Required action: Copy each line below that has "semicircle".

Data records:
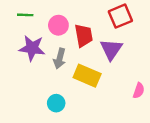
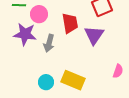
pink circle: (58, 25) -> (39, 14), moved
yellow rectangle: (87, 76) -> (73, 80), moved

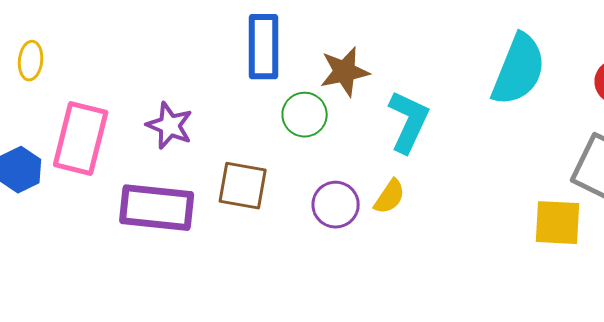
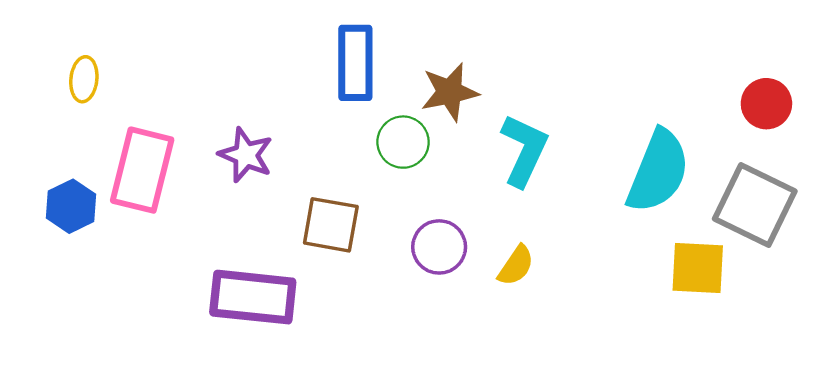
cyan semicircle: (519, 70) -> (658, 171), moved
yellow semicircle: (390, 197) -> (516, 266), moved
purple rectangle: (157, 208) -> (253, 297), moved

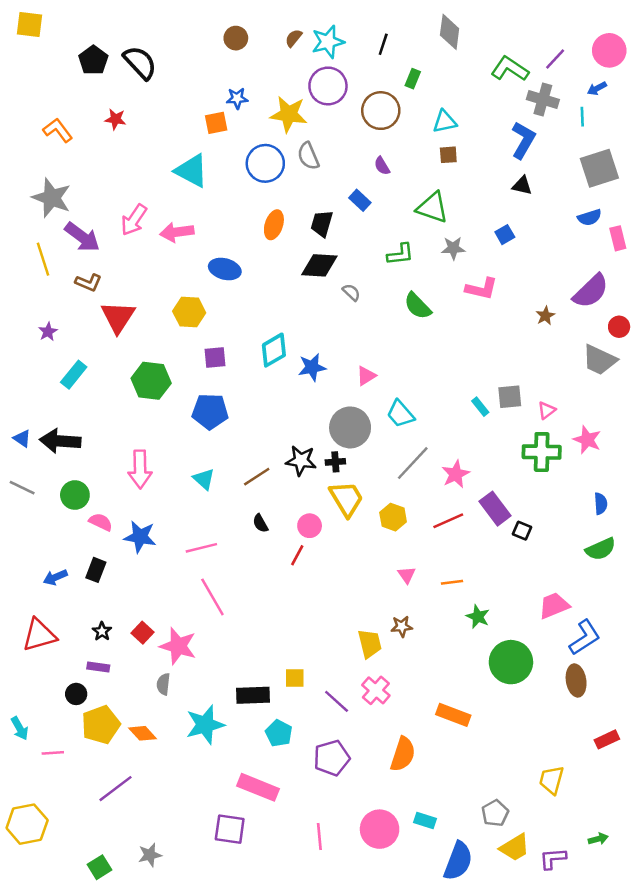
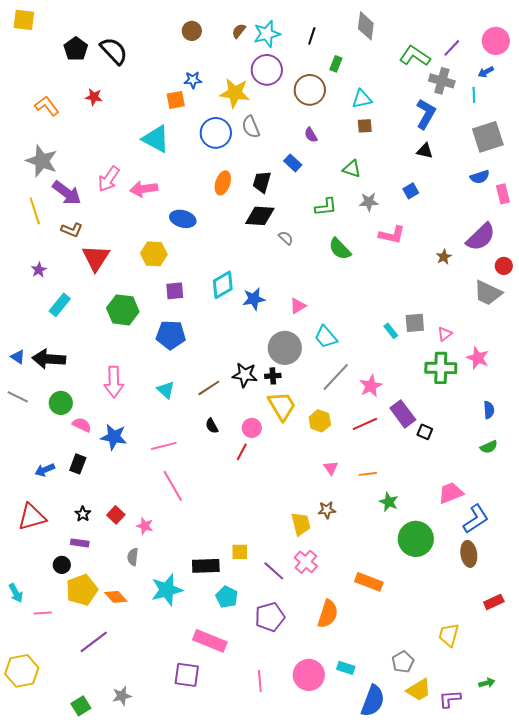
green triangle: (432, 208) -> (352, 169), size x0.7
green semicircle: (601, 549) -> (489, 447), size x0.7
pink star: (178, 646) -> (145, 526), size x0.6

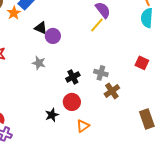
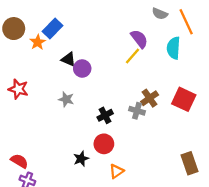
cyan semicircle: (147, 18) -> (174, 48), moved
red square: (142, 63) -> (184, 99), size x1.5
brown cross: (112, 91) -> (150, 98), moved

Completed task:
cyan semicircle: (519, 70) -> (658, 171), moved
yellow semicircle: (390, 197) -> (516, 266), moved
green semicircle: (601, 549) -> (489, 447), size x0.7
cyan semicircle: (147, 18) -> (174, 48), moved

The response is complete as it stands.